Task statement:
Without including any pictures, please copy every entry below exactly.

Records from a data collection

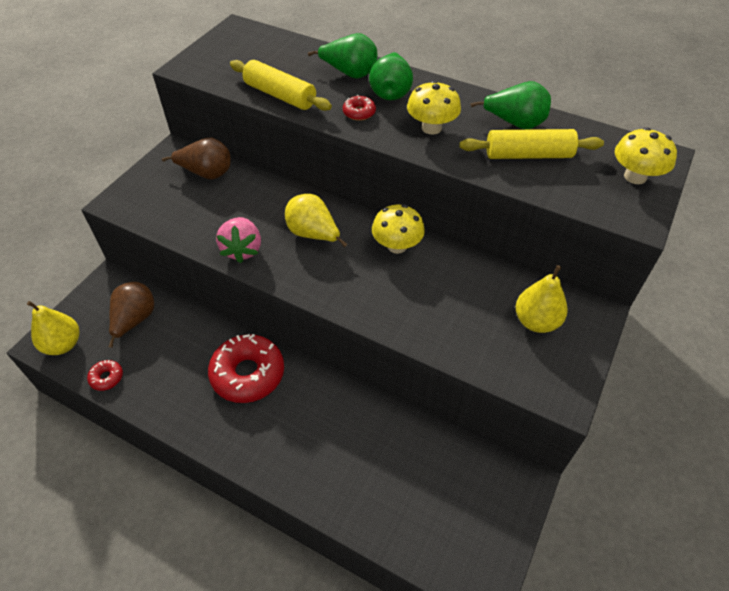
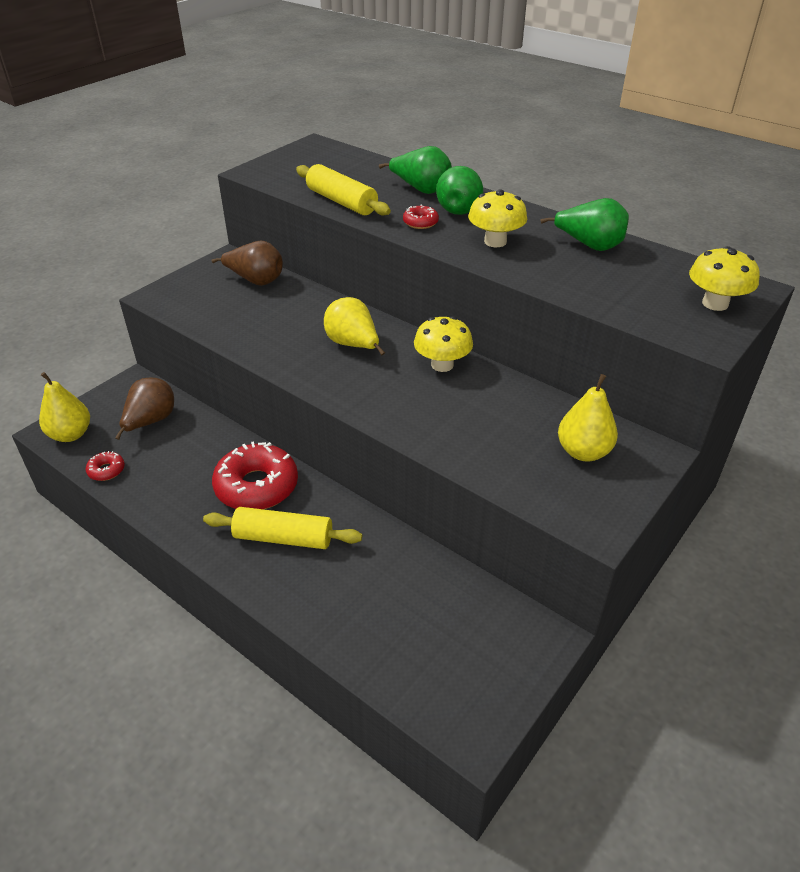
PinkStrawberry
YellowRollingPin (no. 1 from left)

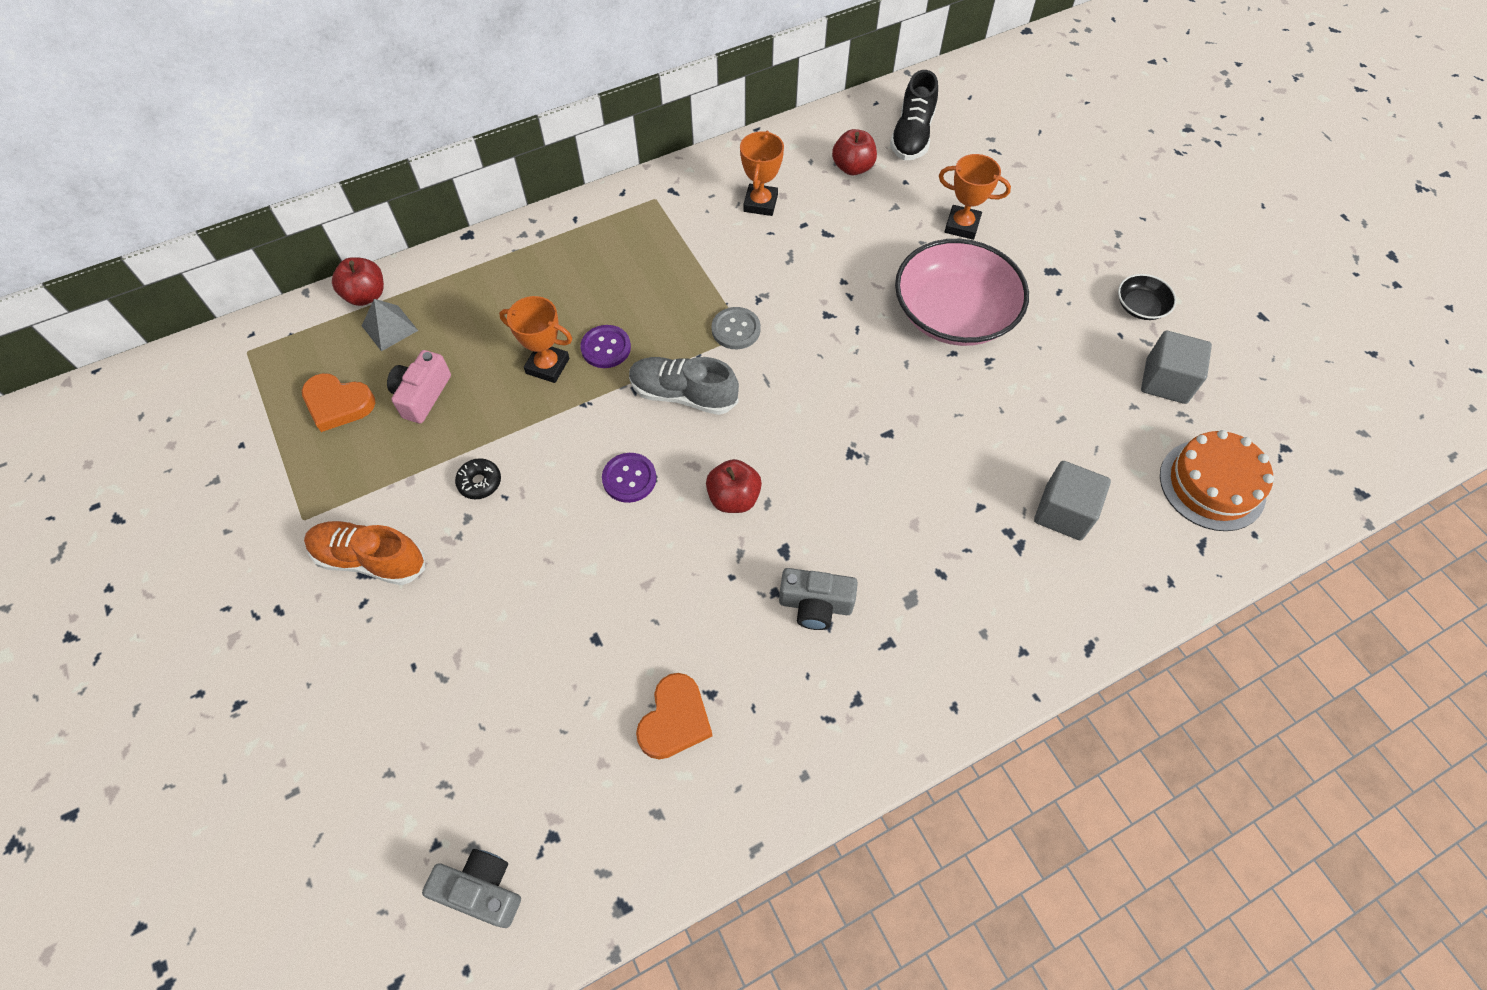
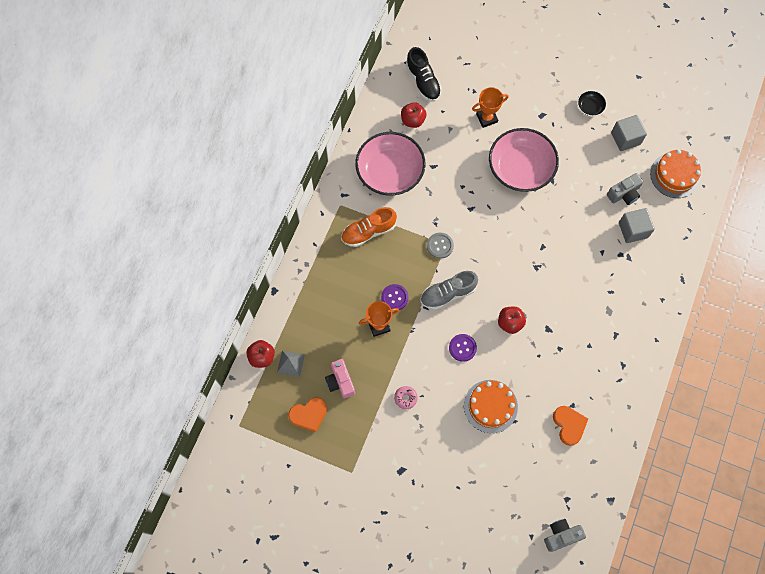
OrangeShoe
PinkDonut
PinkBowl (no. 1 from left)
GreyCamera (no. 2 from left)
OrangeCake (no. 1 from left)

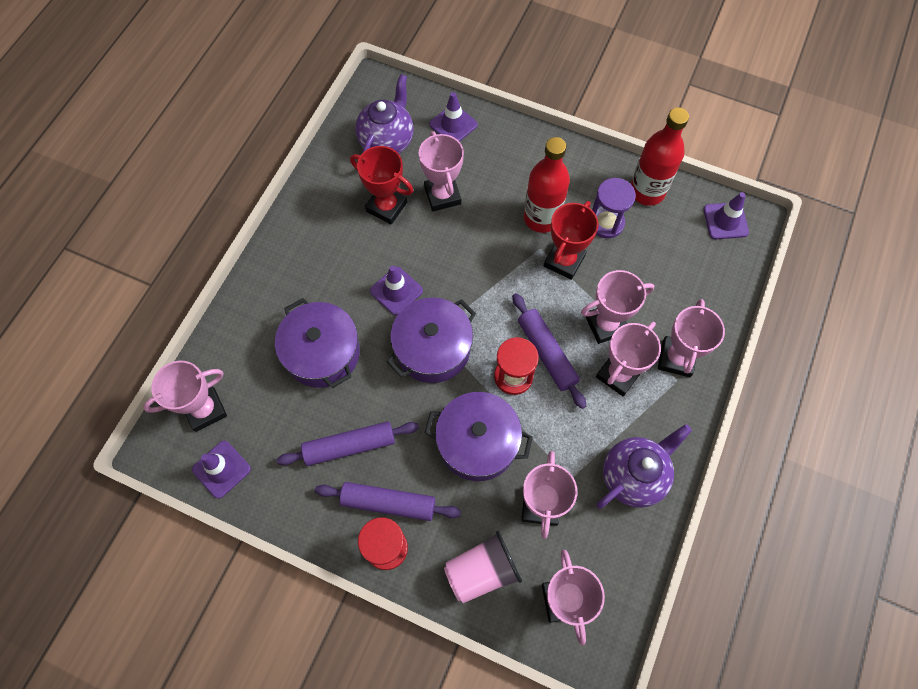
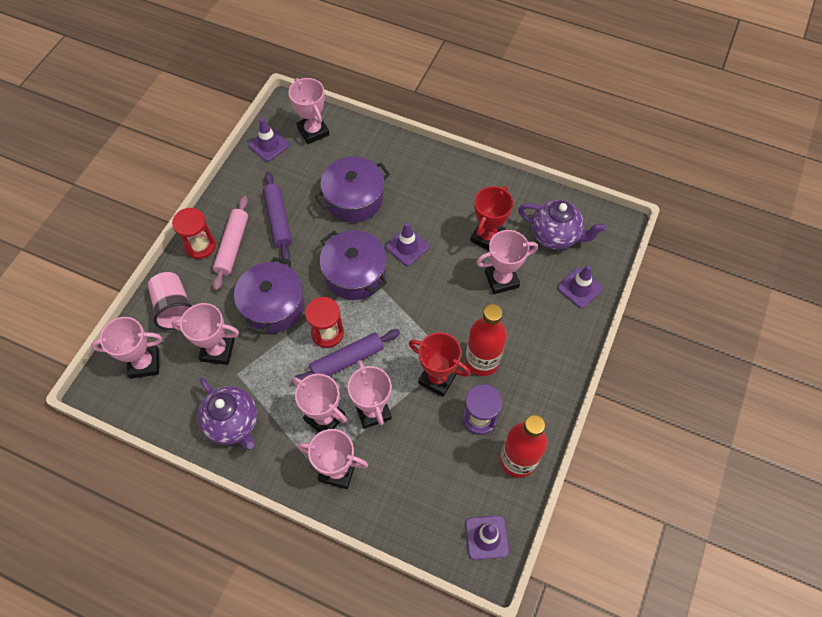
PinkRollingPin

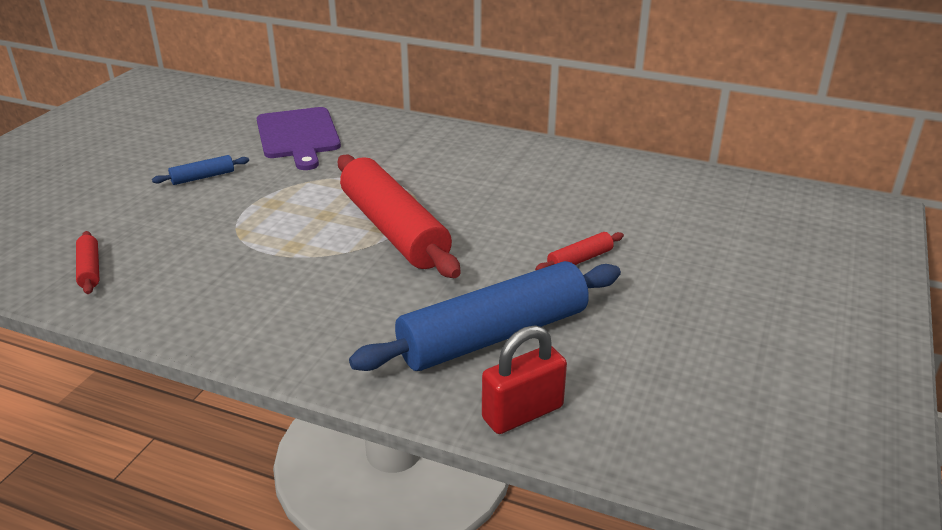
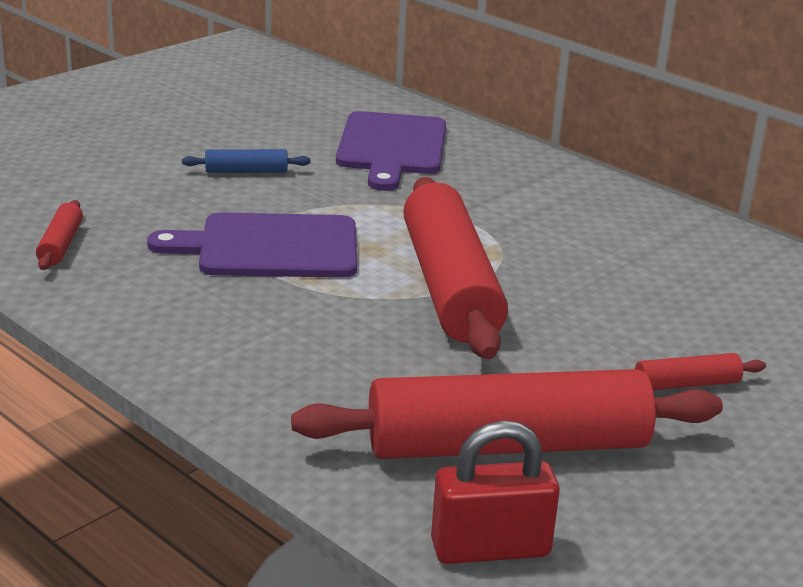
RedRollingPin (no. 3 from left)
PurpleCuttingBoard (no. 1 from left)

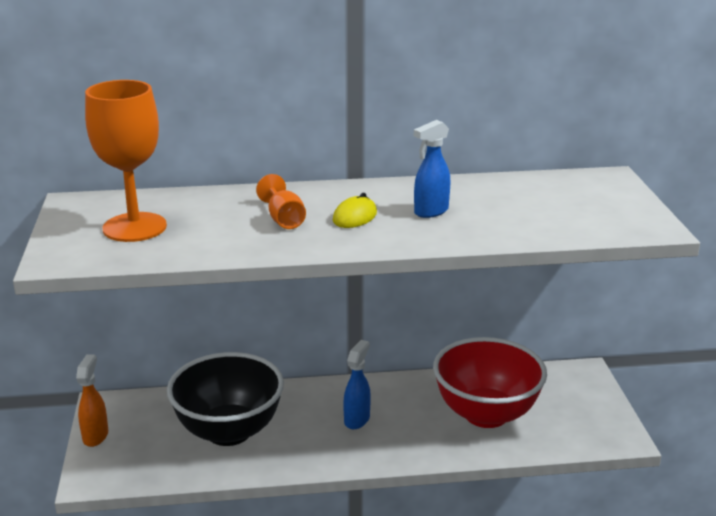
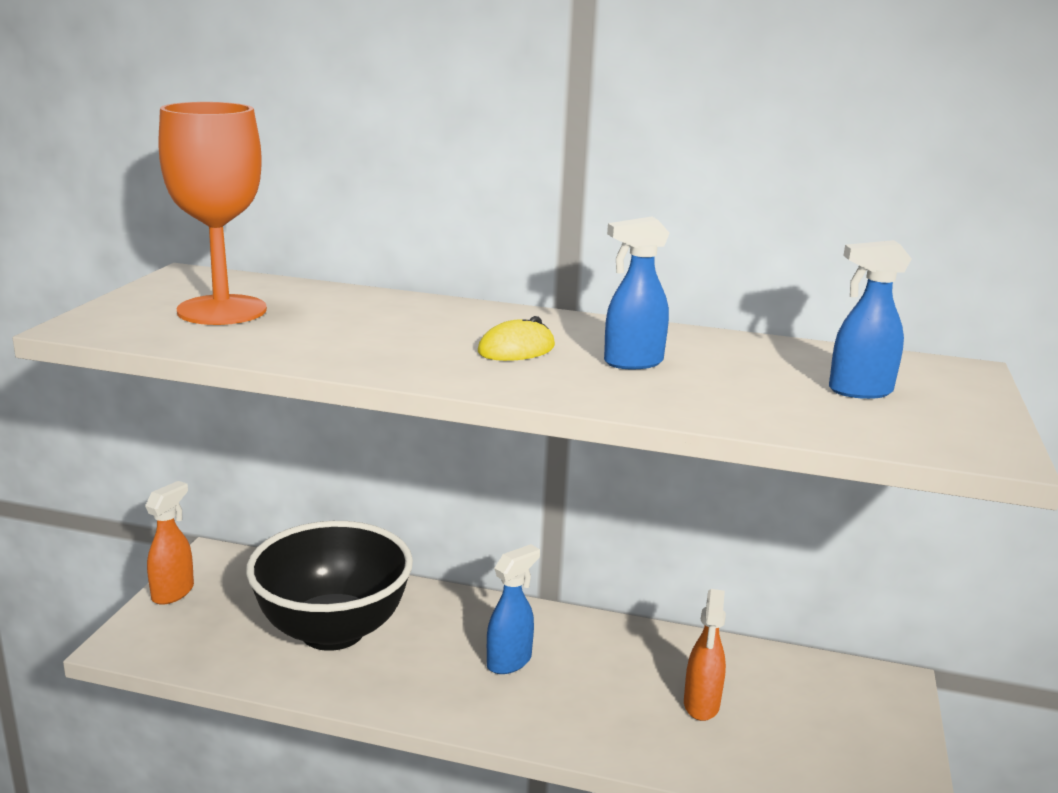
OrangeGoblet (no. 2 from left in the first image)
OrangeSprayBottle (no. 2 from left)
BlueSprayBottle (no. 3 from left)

Solution below:
PinkStrawberry
YellowRollingPin (no. 1 from left)

OrangeShoe
PinkDonut
PinkBowl (no. 1 from left)
GreyCamera (no. 2 from left)
OrangeCake (no. 1 from left)

PinkRollingPin

RedRollingPin (no. 3 from left)
PurpleCuttingBoard (no. 1 from left)

OrangeGoblet (no. 2 from left in the first image)
OrangeSprayBottle (no. 2 from left)
BlueSprayBottle (no. 3 from left)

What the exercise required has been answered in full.